# EXERCISE DESCRIPTION:
Since only the written part is wanted, repeat the records exactly and omit the pictures.

# RECORD SET:
····················
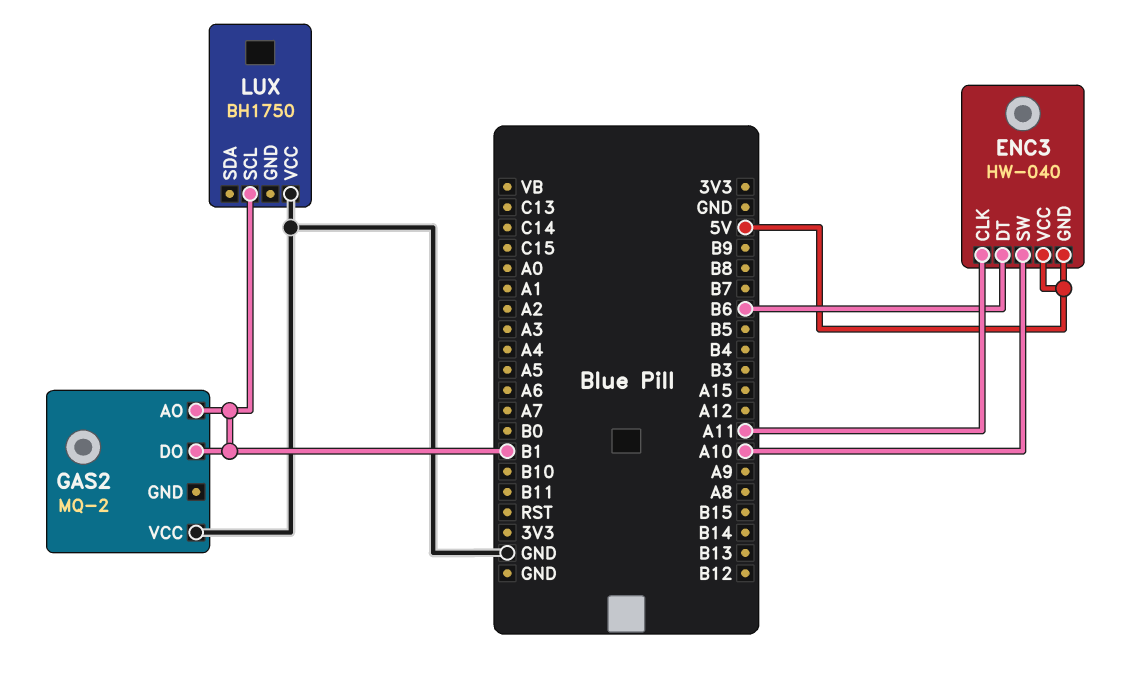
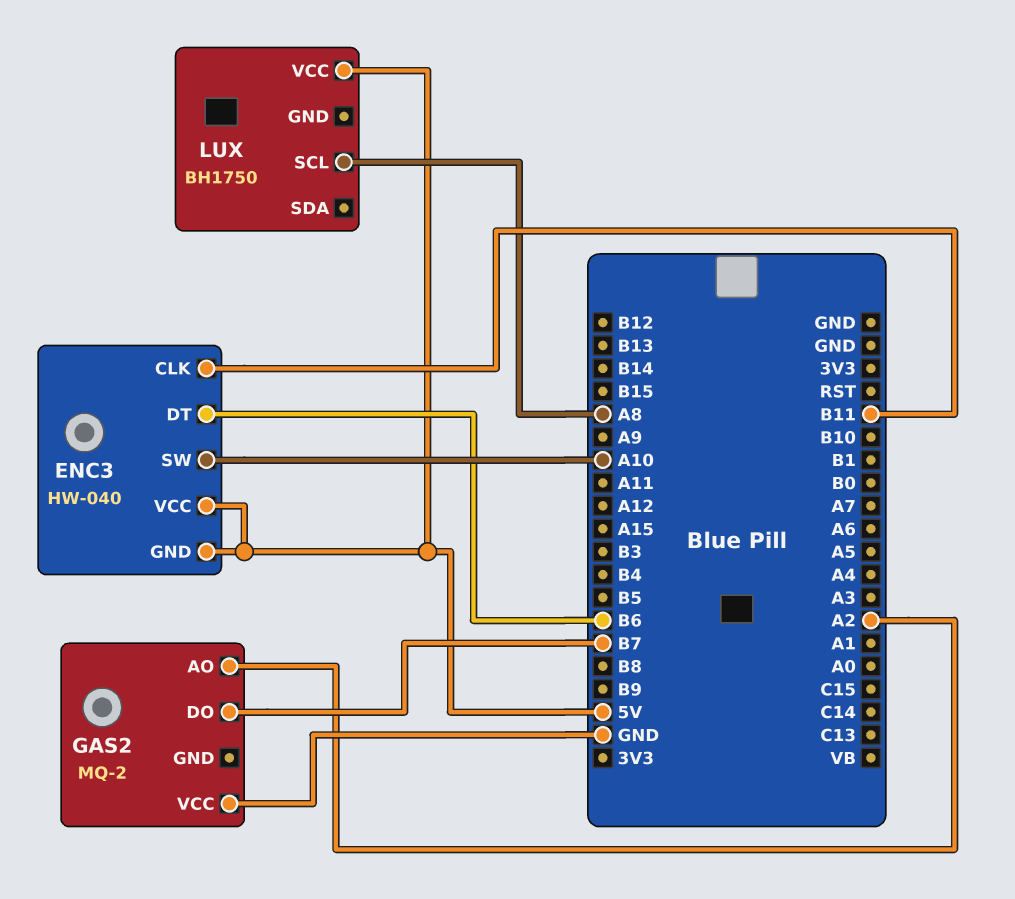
ENC3 pin CLK: A11 -> B11
GAS2 pin AO: B1 -> A2
GAS2 pin DO: B1 -> B7
LUX pin SCL: B1 -> A8
LUX pin VCC: GND -> 5V

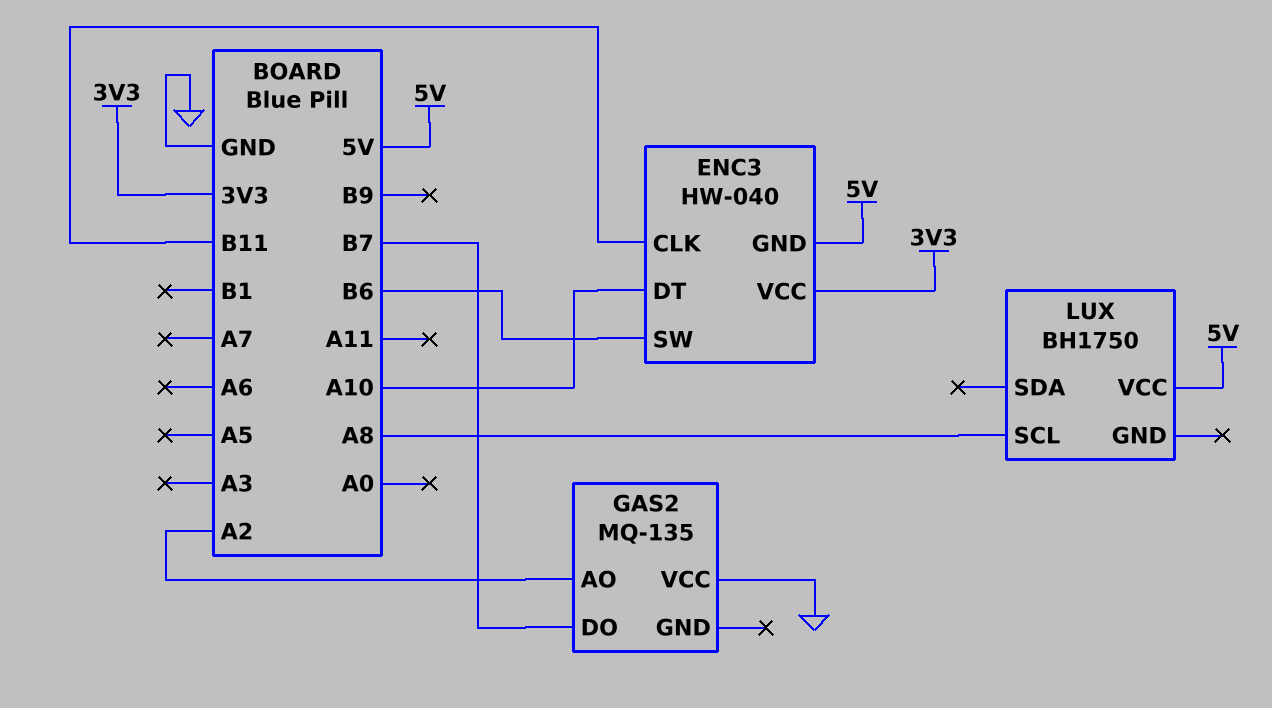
ENC3 pin DT: B6 -> A10
ENC3 pin SW: A10 -> B6
ENC3 pin VCC: 5V -> 3V3
GAS2: MQ-2 -> MQ-135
····················
# SOLUTION BELOW:
ENC3 pin CLK: A11 -> B11
GAS2 pin AO: B1 -> A2
GAS2 pin DO: B1 -> B7
LUX pin SCL: B1 -> A8
LUX pin VCC: GND -> 5V

ENC3 pin DT: B6 -> A10
ENC3 pin SW: A10 -> B6
ENC3 pin VCC: 5V -> 3V3
GAS2: MQ-2 -> MQ-135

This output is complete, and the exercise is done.